** START OF THE DATA **

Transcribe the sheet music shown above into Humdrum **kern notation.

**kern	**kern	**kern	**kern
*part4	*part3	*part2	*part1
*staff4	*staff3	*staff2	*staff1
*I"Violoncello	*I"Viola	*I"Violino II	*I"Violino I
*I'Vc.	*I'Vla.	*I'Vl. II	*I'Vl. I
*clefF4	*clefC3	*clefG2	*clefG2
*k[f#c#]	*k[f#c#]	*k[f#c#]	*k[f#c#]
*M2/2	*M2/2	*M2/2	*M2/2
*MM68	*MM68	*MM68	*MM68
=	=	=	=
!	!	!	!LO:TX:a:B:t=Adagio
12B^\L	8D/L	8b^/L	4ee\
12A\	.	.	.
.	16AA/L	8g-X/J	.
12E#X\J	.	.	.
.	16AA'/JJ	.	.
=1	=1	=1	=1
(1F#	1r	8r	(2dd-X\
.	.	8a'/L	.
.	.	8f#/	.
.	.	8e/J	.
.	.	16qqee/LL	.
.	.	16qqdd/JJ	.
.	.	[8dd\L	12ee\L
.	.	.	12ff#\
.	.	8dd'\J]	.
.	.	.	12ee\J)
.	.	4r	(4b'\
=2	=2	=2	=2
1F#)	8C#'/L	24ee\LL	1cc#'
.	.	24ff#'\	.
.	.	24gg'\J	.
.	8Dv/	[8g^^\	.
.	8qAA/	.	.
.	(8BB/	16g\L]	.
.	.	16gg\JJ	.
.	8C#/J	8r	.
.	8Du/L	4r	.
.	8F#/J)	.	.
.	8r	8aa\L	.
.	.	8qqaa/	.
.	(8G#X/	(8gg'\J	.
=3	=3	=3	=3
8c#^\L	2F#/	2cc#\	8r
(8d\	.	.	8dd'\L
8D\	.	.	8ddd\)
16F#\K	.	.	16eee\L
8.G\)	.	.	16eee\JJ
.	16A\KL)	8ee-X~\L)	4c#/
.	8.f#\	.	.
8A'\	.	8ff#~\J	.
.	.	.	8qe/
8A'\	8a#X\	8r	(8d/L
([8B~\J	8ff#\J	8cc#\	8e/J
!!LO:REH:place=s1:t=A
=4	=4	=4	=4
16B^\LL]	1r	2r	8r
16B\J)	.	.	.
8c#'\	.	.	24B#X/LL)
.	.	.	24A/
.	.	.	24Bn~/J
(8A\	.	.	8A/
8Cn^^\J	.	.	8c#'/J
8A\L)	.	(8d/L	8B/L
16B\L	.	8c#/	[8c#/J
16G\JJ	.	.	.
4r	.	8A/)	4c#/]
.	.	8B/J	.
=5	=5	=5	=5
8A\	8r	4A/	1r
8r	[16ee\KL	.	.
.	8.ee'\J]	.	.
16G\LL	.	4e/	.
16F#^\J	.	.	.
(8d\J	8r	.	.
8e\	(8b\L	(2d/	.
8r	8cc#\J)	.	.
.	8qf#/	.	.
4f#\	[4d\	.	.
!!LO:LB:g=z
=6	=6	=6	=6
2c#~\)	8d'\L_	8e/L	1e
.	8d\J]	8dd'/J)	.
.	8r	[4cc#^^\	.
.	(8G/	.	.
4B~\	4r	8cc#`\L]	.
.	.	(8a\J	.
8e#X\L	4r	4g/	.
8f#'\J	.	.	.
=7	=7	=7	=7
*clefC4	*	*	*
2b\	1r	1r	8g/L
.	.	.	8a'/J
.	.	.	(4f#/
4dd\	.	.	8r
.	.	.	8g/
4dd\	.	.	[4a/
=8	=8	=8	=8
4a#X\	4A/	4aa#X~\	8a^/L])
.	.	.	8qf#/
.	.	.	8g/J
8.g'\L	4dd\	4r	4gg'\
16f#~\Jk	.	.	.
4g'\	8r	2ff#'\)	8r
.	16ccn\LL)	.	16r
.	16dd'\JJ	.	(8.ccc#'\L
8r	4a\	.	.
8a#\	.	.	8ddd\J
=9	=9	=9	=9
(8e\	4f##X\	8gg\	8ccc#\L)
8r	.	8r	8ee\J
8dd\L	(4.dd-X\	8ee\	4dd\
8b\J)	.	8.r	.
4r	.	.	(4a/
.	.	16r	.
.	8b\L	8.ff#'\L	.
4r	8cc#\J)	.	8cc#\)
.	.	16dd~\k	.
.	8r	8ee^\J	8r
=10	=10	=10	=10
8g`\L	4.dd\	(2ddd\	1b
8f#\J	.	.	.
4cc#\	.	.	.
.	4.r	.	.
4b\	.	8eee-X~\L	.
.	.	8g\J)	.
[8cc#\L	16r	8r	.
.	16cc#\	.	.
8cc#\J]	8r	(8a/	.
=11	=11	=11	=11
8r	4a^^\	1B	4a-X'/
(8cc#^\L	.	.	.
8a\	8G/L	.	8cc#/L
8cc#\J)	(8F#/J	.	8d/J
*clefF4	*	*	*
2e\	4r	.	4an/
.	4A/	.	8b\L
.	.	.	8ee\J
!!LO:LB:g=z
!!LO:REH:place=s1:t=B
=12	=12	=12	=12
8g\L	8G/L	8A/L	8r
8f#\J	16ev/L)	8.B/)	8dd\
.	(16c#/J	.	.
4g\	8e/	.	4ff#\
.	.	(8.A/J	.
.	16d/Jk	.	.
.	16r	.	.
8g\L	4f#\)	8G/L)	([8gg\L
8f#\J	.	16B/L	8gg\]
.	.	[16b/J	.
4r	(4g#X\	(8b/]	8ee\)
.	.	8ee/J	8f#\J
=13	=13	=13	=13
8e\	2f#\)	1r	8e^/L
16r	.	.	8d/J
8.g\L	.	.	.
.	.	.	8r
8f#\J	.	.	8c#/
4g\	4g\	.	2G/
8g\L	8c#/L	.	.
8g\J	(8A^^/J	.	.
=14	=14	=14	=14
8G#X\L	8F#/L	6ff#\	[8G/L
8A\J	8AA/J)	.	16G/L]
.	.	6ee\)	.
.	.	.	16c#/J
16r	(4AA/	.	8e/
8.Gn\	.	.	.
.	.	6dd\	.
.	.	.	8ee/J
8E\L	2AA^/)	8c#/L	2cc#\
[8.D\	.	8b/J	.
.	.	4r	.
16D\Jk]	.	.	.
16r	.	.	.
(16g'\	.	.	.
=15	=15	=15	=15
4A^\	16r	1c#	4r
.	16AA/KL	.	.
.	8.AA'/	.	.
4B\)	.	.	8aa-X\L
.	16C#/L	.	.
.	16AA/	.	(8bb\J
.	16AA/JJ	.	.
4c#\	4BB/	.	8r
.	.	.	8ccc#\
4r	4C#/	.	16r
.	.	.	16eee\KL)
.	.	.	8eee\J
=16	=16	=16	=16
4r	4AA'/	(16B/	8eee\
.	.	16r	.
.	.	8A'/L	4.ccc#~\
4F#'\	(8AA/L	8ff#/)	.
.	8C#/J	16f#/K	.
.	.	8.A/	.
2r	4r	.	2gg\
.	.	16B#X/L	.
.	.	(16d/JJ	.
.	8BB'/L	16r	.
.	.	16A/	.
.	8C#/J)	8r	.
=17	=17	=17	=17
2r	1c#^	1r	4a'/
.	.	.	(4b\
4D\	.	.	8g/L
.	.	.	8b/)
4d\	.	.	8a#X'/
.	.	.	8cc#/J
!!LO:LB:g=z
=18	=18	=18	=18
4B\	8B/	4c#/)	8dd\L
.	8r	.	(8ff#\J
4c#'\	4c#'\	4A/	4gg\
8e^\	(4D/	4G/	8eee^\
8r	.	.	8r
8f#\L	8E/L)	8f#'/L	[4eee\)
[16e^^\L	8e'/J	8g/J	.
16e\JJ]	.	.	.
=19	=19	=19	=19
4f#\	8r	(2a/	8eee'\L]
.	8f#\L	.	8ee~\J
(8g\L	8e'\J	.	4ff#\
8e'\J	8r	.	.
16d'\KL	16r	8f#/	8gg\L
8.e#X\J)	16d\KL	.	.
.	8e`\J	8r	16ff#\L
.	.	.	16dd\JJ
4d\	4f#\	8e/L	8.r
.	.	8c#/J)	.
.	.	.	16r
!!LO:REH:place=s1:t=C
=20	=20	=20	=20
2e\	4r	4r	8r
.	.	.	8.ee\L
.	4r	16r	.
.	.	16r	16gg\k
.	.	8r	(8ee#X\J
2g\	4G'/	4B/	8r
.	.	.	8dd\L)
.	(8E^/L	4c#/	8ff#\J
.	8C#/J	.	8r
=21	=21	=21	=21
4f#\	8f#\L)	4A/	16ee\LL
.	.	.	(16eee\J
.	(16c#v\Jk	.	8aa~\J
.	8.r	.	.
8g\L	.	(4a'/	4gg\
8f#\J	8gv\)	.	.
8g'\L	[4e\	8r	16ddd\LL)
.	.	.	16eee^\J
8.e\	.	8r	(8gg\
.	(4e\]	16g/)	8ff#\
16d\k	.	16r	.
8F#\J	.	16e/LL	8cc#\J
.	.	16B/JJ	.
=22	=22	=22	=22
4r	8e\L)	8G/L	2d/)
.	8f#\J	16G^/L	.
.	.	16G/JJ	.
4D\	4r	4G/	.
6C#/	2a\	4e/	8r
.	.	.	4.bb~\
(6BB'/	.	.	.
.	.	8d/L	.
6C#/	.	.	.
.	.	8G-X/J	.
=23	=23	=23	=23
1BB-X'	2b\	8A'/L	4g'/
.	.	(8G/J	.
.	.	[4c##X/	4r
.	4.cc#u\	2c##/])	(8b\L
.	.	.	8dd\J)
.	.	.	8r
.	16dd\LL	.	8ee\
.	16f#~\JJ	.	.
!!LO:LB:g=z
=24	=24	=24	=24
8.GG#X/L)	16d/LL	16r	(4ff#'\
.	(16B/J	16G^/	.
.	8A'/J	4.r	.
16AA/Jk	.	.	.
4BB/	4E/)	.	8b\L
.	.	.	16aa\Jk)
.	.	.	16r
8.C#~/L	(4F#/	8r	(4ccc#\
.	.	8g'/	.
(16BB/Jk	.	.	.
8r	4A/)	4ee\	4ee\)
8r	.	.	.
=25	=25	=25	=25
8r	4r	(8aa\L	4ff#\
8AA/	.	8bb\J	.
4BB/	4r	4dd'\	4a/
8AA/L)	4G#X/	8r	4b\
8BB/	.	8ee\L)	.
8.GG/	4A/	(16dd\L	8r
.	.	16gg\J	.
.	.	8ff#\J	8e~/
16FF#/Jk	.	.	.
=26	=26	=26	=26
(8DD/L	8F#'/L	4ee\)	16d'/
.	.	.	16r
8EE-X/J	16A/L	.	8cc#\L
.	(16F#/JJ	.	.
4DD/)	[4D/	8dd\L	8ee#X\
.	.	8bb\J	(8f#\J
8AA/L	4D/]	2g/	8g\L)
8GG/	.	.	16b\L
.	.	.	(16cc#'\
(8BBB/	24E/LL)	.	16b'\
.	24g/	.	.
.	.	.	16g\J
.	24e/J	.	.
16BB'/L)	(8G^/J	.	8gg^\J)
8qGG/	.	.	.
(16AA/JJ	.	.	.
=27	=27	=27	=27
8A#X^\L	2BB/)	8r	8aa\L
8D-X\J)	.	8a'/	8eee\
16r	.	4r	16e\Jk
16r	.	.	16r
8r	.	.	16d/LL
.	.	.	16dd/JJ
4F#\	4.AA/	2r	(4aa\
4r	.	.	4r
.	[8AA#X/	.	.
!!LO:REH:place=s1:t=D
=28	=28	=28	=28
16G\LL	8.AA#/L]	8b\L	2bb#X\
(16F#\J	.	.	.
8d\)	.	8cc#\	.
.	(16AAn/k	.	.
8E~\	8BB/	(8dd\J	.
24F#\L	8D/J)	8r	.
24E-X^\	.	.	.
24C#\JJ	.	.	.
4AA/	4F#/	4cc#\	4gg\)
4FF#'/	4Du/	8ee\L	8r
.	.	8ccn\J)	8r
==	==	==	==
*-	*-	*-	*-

** END OF THE DATA **

SET PROBLEM >>
State how many lines of the material contain the string "kern". Case counts, and the reply should be the number alone.

OUTPUT OF THE EXERCISE >>
2